— EXERCISE DESCRIPTION —
Retype the whole listing below, character for character.

======== DATA FOR THE TASK ========

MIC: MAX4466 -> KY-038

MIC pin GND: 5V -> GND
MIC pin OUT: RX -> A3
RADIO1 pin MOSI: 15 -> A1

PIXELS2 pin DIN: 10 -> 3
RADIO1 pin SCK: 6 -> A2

========

— RESULT OF THIS TASK —
MIC: MAX4466 -> KY-038

MIC pin GND: 5V -> GND
MIC pin OUT: RX -> A3
RADIO1 pin MOSI: 15 -> A1

PIXELS2 pin DIN: 10 -> 3
RADIO1 pin SCK: 6 -> A2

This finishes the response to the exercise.